WHAT TO WORK ON:
Your output should be each line from the material below that has the word "yellow".
Start of SUPPLIED INFORMATION
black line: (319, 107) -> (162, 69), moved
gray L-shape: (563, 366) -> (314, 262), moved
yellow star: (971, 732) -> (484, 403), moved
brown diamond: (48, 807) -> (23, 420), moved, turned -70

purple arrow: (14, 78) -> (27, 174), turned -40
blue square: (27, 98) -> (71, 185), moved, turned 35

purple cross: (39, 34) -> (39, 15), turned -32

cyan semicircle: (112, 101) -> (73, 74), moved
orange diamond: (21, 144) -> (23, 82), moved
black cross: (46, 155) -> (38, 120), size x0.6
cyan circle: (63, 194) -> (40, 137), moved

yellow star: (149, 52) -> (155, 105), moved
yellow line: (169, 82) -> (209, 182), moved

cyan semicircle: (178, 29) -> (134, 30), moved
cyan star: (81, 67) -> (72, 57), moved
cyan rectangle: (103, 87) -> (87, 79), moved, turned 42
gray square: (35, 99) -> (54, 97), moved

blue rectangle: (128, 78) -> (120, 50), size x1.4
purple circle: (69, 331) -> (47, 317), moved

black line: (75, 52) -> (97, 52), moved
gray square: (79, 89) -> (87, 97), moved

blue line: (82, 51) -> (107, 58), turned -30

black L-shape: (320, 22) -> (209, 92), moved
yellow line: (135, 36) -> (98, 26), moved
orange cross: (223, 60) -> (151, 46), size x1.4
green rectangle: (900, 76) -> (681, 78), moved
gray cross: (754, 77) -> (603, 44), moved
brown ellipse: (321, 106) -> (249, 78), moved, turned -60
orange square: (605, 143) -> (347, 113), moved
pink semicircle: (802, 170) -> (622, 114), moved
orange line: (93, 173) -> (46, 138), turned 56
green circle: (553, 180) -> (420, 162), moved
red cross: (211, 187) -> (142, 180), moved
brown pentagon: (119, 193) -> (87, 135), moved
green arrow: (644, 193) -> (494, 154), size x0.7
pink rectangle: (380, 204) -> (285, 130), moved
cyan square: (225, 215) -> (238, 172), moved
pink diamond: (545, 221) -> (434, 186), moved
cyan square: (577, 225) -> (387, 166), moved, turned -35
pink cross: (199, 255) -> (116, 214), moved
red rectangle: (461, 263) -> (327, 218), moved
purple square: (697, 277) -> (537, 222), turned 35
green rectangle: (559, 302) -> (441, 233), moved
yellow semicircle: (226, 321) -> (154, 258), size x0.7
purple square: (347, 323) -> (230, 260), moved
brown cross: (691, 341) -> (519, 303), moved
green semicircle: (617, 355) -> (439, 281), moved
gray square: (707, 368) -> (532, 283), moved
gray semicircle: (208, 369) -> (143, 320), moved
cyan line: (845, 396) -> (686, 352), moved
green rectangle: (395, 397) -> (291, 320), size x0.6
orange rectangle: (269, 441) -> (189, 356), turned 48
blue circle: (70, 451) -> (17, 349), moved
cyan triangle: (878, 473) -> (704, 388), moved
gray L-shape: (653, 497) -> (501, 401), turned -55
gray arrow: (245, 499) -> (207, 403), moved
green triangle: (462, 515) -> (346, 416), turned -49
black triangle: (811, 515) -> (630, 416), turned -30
End of SUPPLIED INFORMATION
SOLUTION:
yellow star: (971, 732) -> (484, 403), moved
yellow star: (149, 52) -> (155, 105), moved
yellow line: (169, 82) -> (209, 182), moved
yellow line: (135, 36) -> (98, 26), moved
yellow semicircle: (226, 321) -> (154, 258), size x0.7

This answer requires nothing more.